**Problem requirements:** For each line in the data below that holds "camera", return a copy.

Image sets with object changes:
***

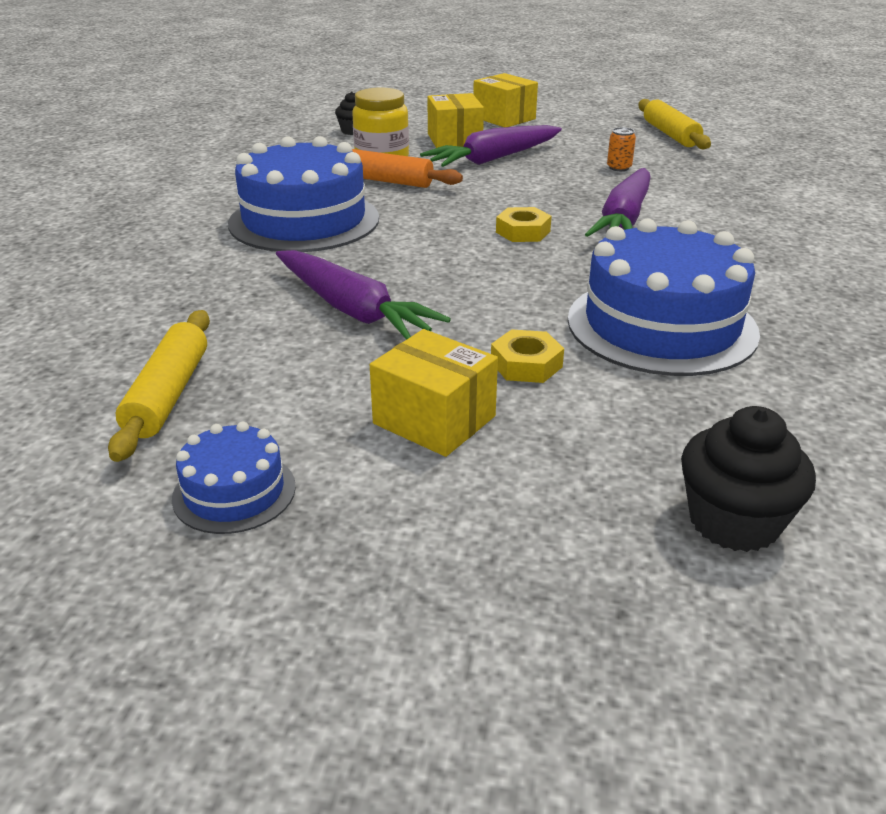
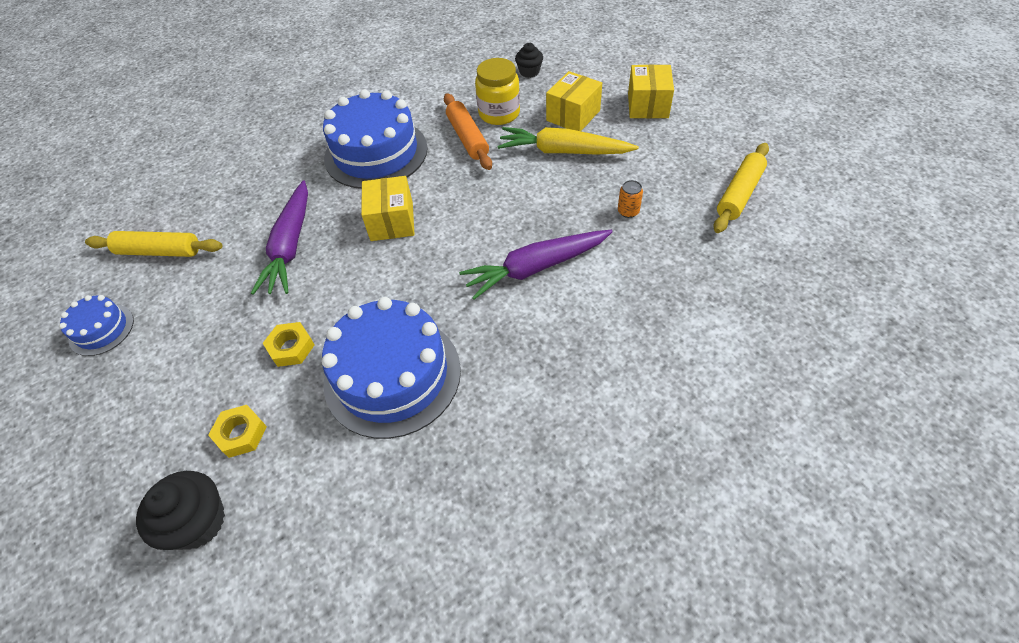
camera: 50 degrees right, 20 degrees up
(168, 394) = (159, 251): yellow rolling pin -> yellow rolling pin turned 45 degrees clockwise
(434, 420) = (207, 350): yellow box -> yellow box (392, 221)
(494, 159) = (563, 151): purple carrot -> yellow carrot
(523, 232) = (460, 239): yellow nut -> yellow nut (241, 434)

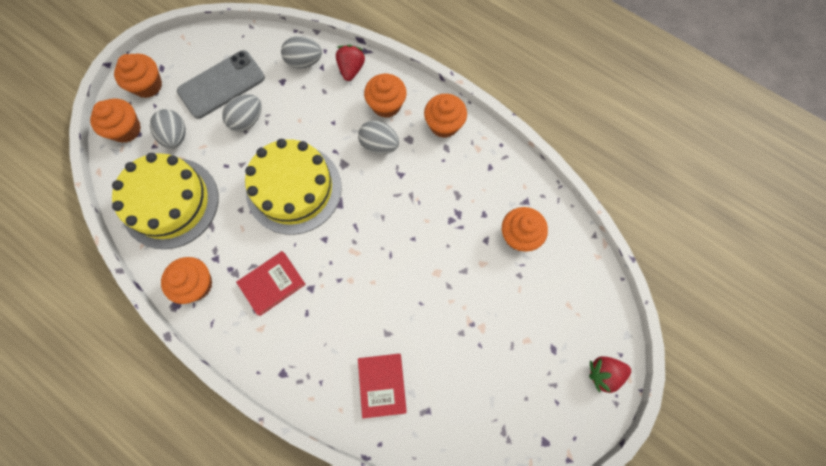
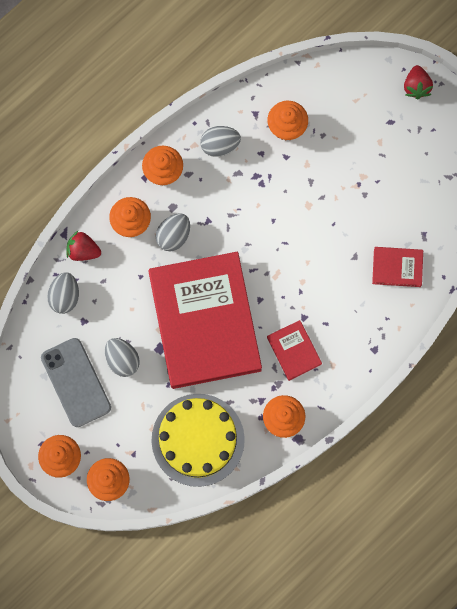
camera: 80 degrees left, 5 degrees up
(175, 136) = (127, 432): grey egg -> grey egg (220, 145)
(294, 189) = (204, 322): yellow cake -> red book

***

**Answer for the task:**
camera: 50 degrees right, 20 degrees up
camera: 80 degrees left, 5 degrees up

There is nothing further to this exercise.